Dataset entries:
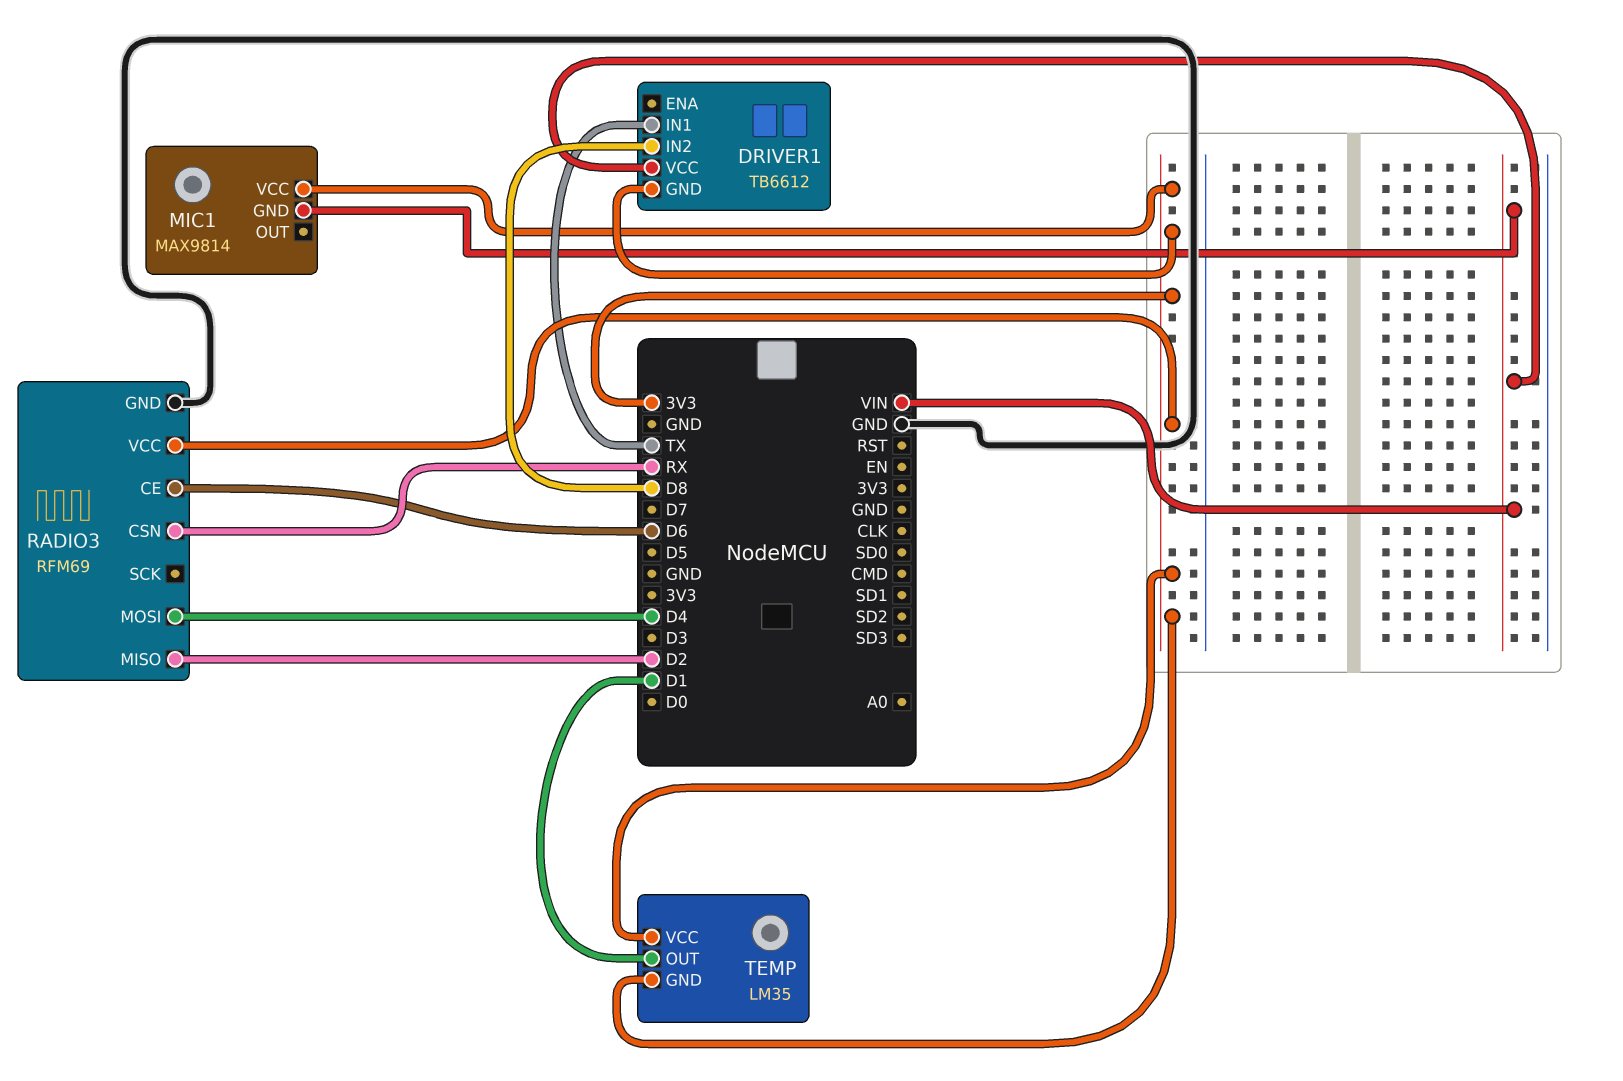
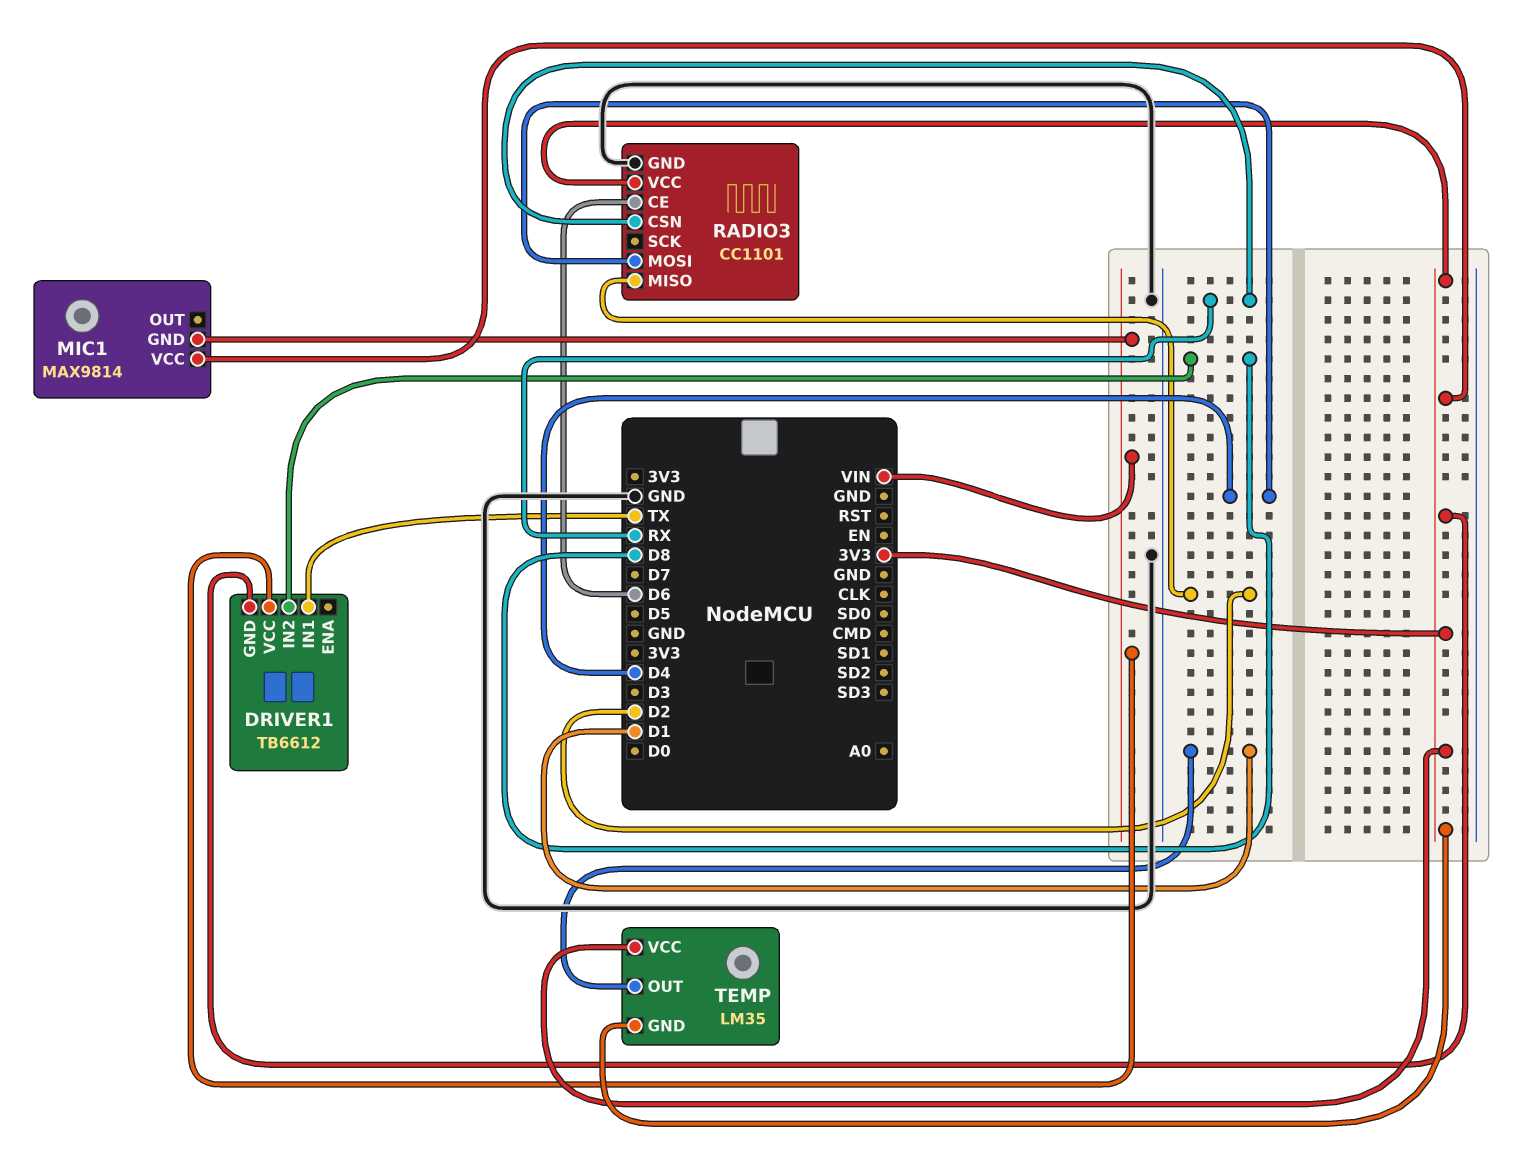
RADIO3: RFM69 -> CC1101

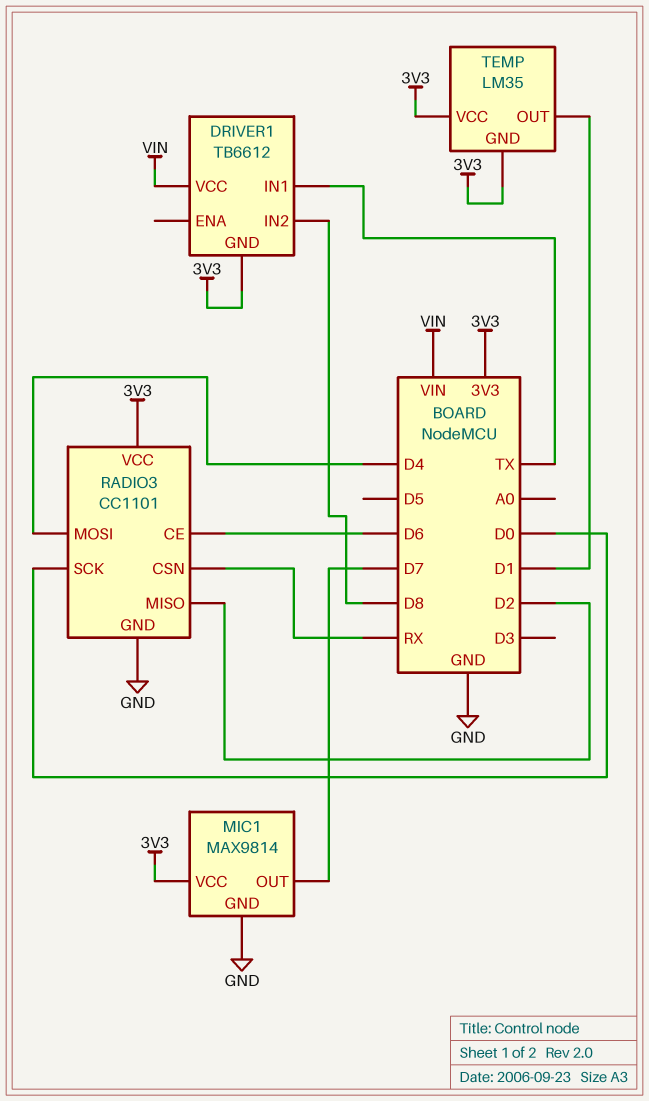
MIC1 pin GND: VIN -> GND
MIC1 pin OUT: none -> D7
RADIO3 pin SCK: none -> D0

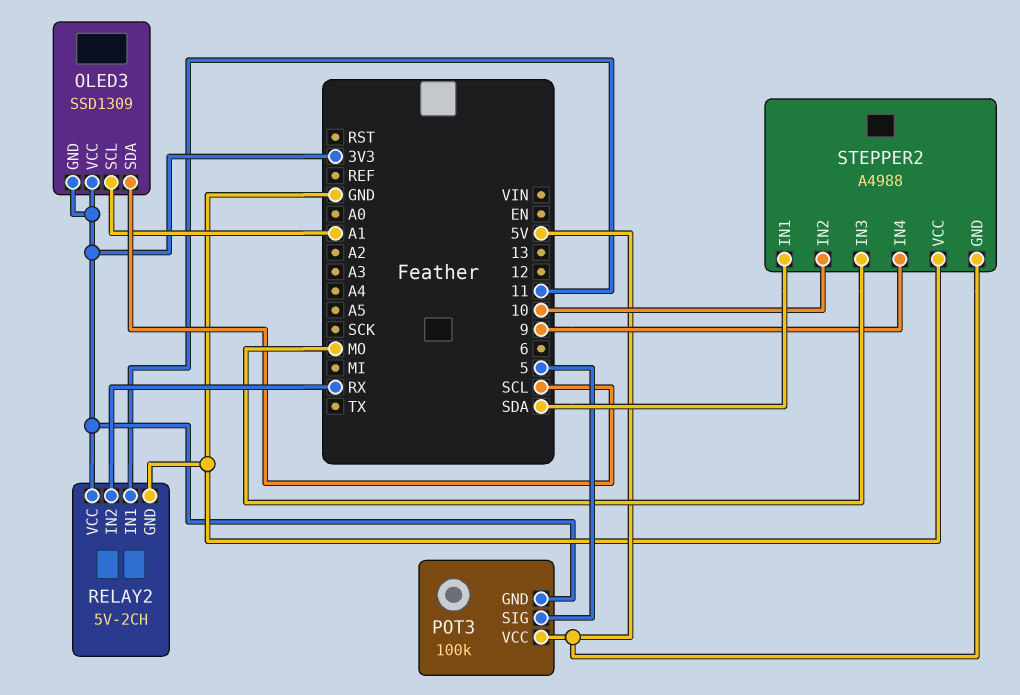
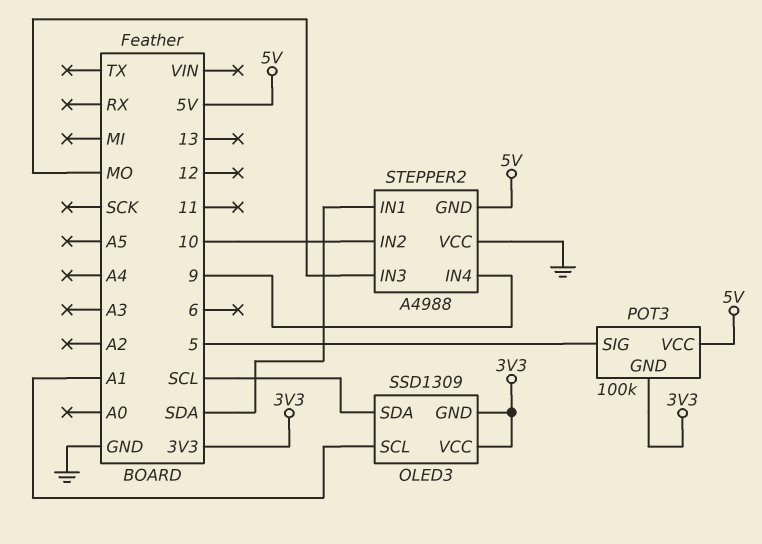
RELAY2: 5V-2CH -> none
RELAY2 pin GND: GND -> none
RELAY2 pin IN1: 11 -> none
RELAY2 pin IN2: RX -> none
RELAY2 pin VCC: 3V3 -> none

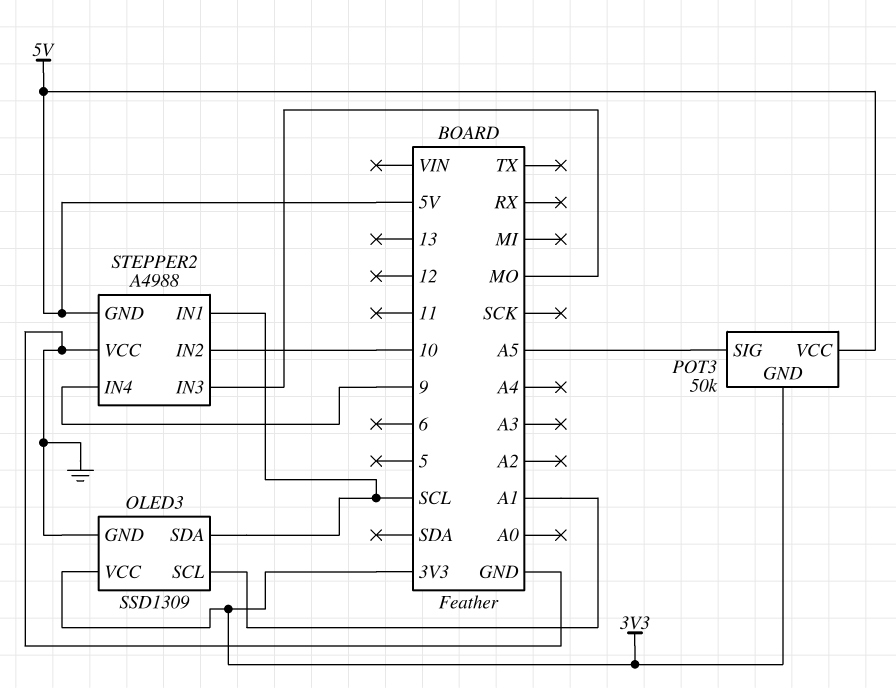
OLED3 pin GND: 3V3 -> GND
POT3: 100k -> 50k
POT3 pin SIG: 5 -> A5
STEPPER2 pin IN1: SDA -> SCL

● **WORK ORDER**
Copy every line above exactly; images stay out.

● **SOLVED PROBLEM**
RADIO3: RFM69 -> CC1101

MIC1 pin GND: VIN -> GND
MIC1 pin OUT: none -> D7
RADIO3 pin SCK: none -> D0

RELAY2: 5V-2CH -> none
RELAY2 pin GND: GND -> none
RELAY2 pin IN1: 11 -> none
RELAY2 pin IN2: RX -> none
RELAY2 pin VCC: 3V3 -> none

OLED3 pin GND: 3V3 -> GND
POT3: 100k -> 50k
POT3 pin SIG: 5 -> A5
STEPPER2 pin IN1: SDA -> SCL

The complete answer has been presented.